**Activity:**
All entries must be repeated exactly; do not include the pictures.

Dataset content section start

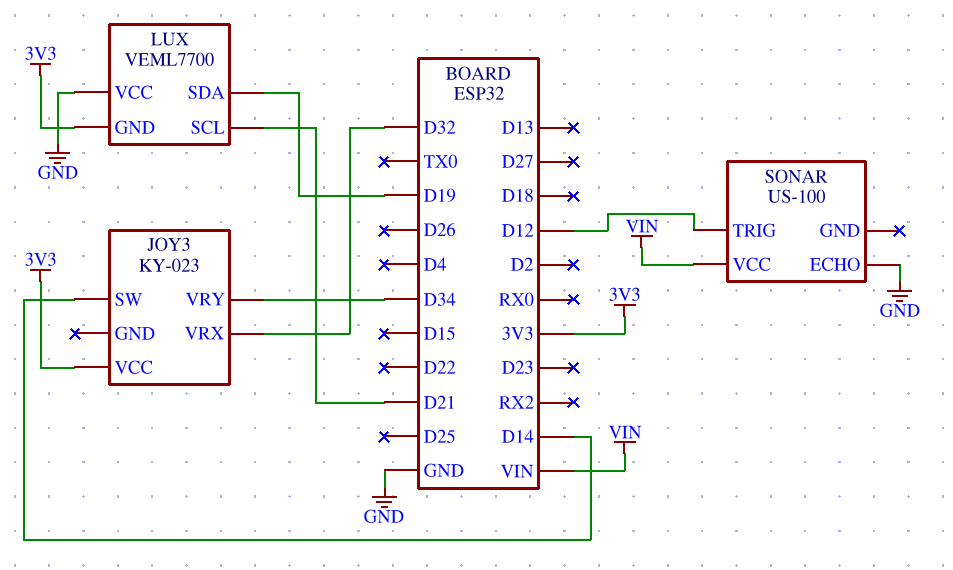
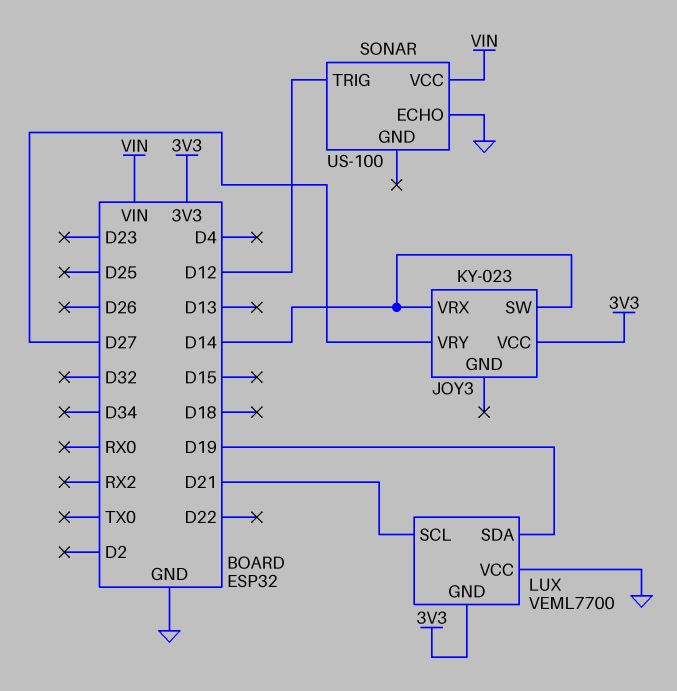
JOY3 pin VRX: D32 -> D14
JOY3 pin VRY: D34 -> D27

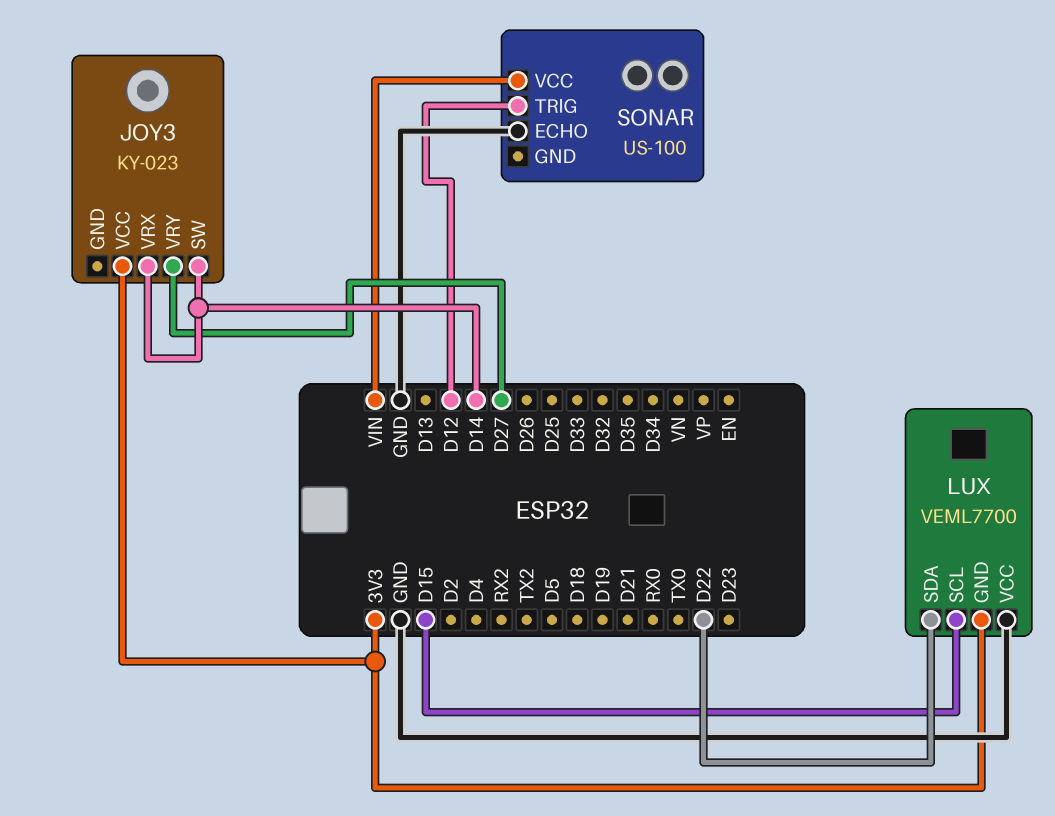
LUX pin SCL: D21 -> D15
LUX pin SDA: D19 -> D22

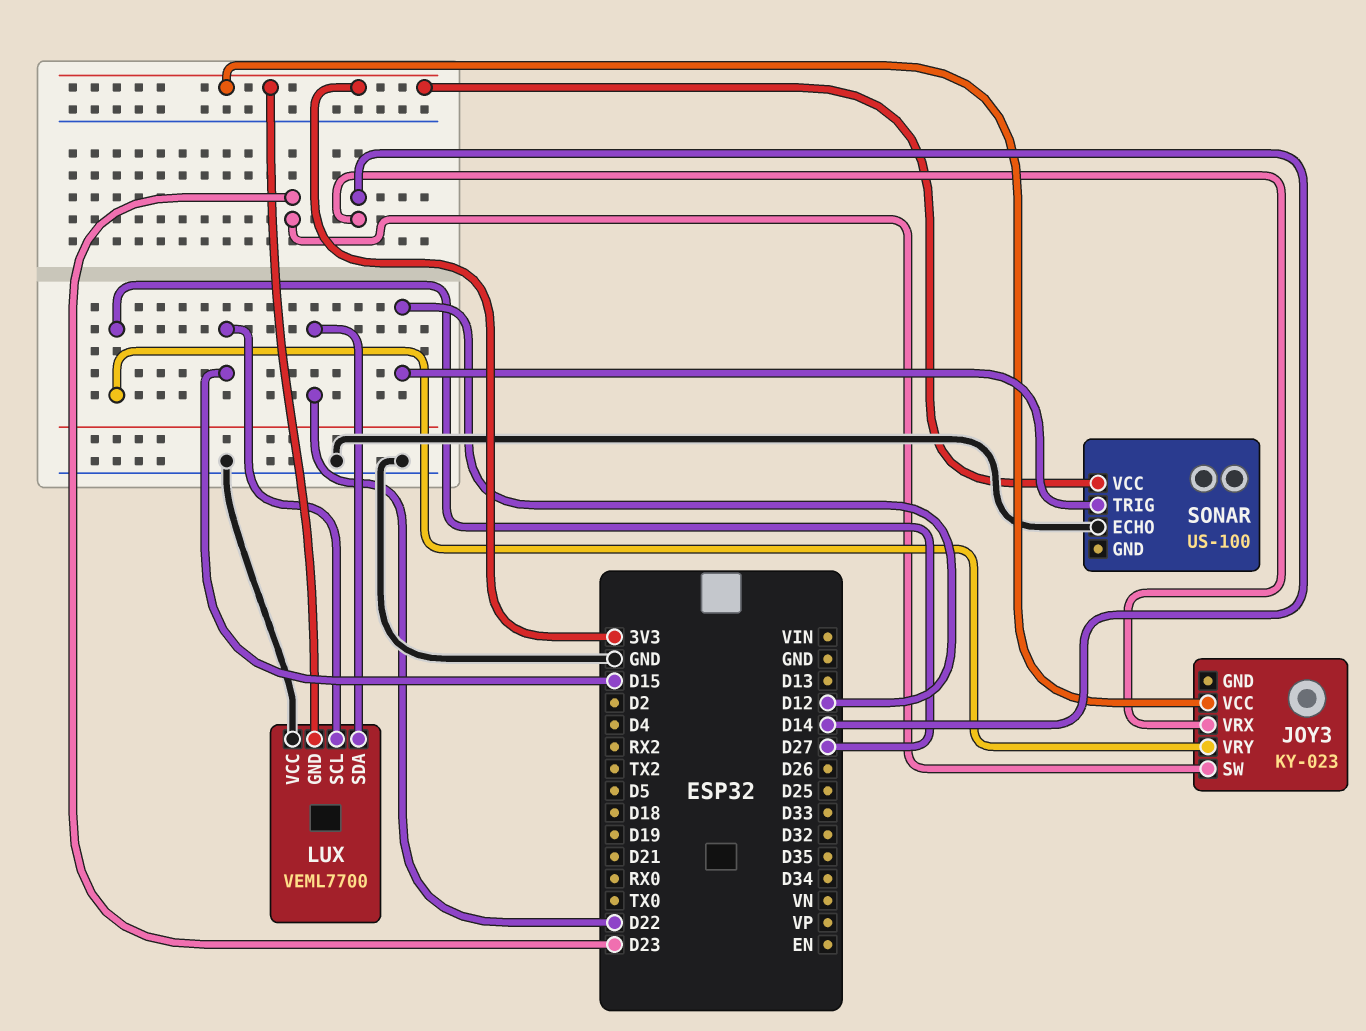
JOY3 pin SW: D14 -> D23
SONAR pin VCC: VIN -> 3V3

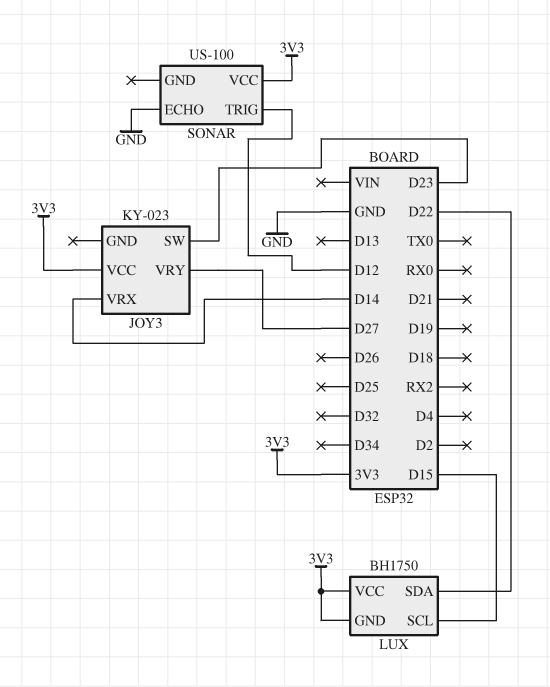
LUX: VEML7700 -> BH1750
LUX pin VCC: GND -> 3V3

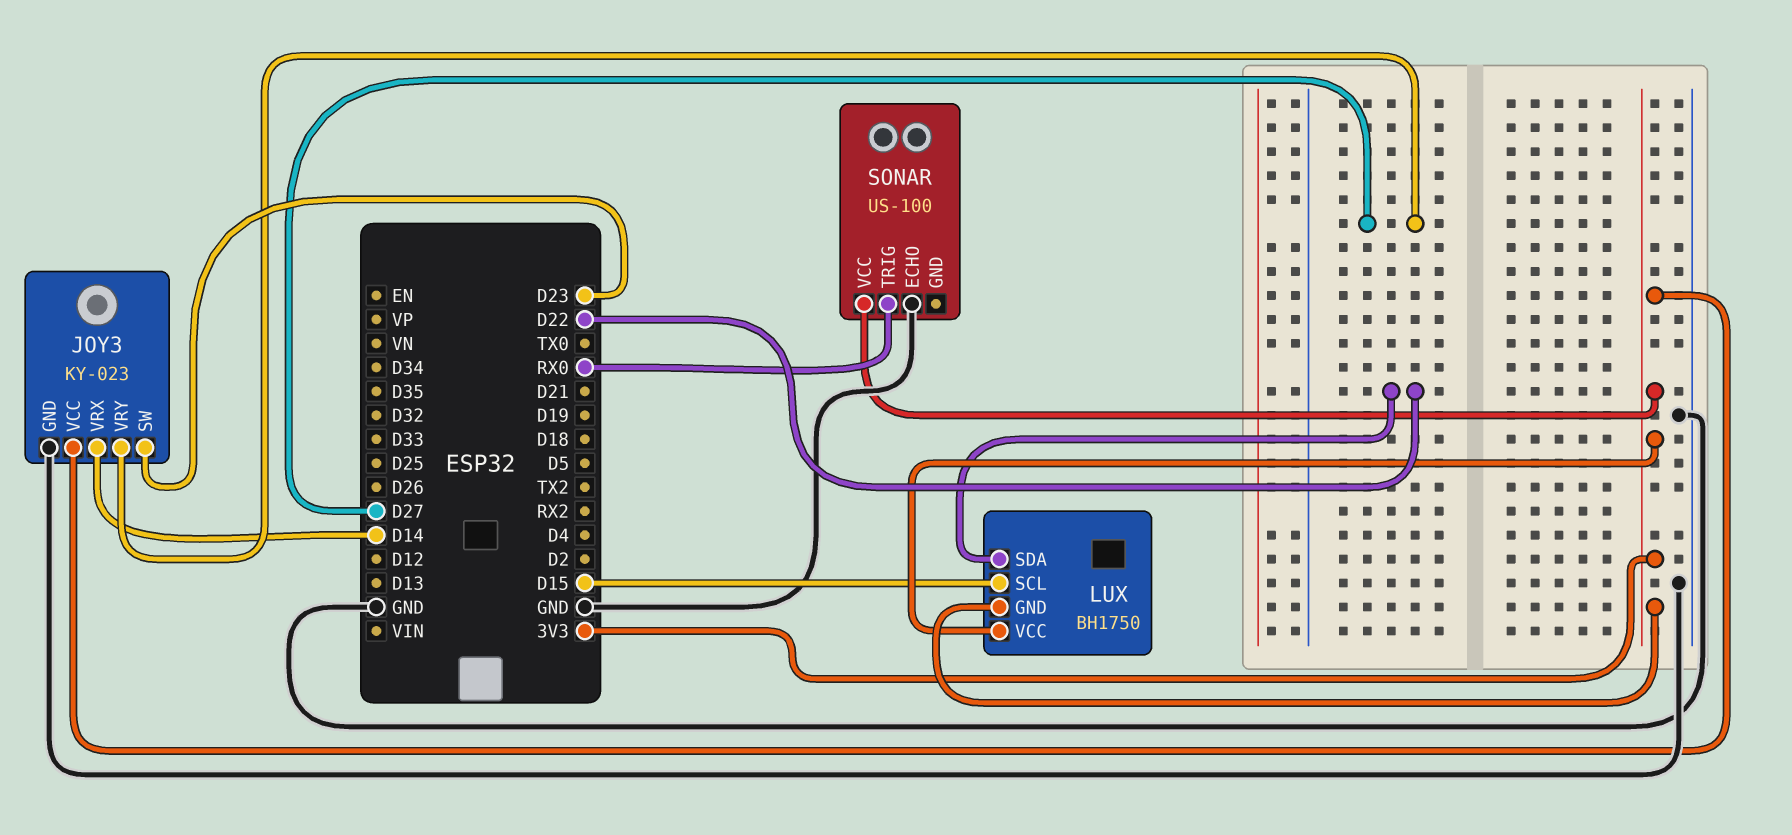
JOY3 pin GND: none -> GND
SONAR pin TRIG: D12 -> RX0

Dataset content section end

**Answer for the task:**
JOY3 pin VRX: D32 -> D14
JOY3 pin VRY: D34 -> D27

LUX pin SCL: D21 -> D15
LUX pin SDA: D19 -> D22

JOY3 pin SW: D14 -> D23
SONAR pin VCC: VIN -> 3V3

LUX: VEML7700 -> BH1750
LUX pin VCC: GND -> 3V3

JOY3 pin GND: none -> GND
SONAR pin TRIG: D12 -> RX0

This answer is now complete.